- **Task objective**: Please repeat the data exactly. Any picture in it stays out.
== Collected material
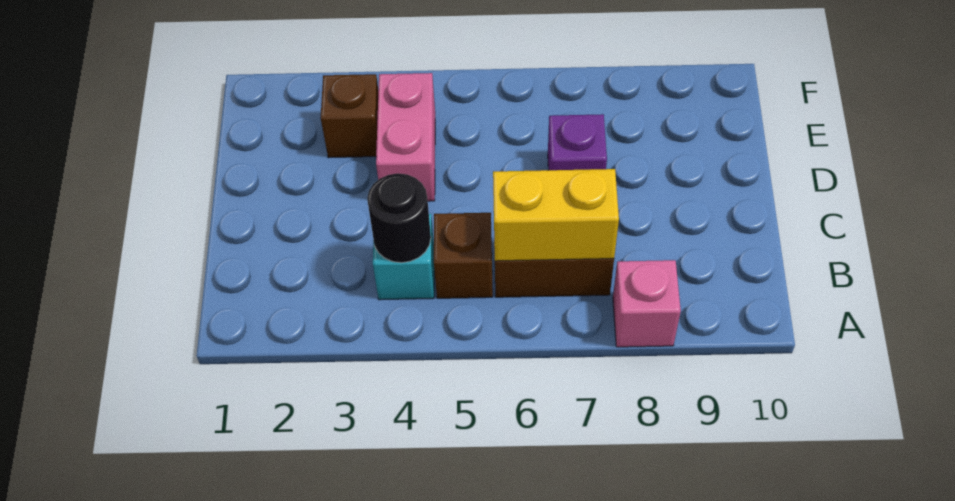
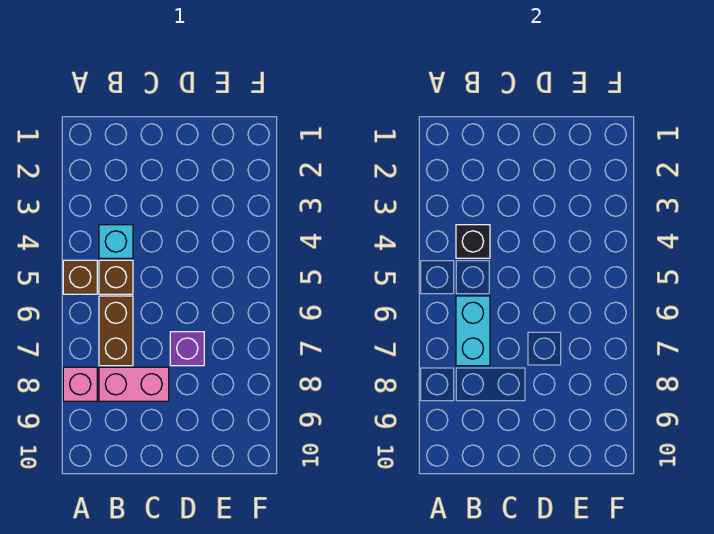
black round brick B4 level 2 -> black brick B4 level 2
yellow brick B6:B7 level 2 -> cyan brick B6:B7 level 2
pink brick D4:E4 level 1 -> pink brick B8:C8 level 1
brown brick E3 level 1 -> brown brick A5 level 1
====
- **Output below**:
black round brick B4 level 2 -> black brick B4 level 2
yellow brick B6:B7 level 2 -> cyan brick B6:B7 level 2
pink brick D4:E4 level 1 -> pink brick B8:C8 level 1
brown brick E3 level 1 -> brown brick A5 level 1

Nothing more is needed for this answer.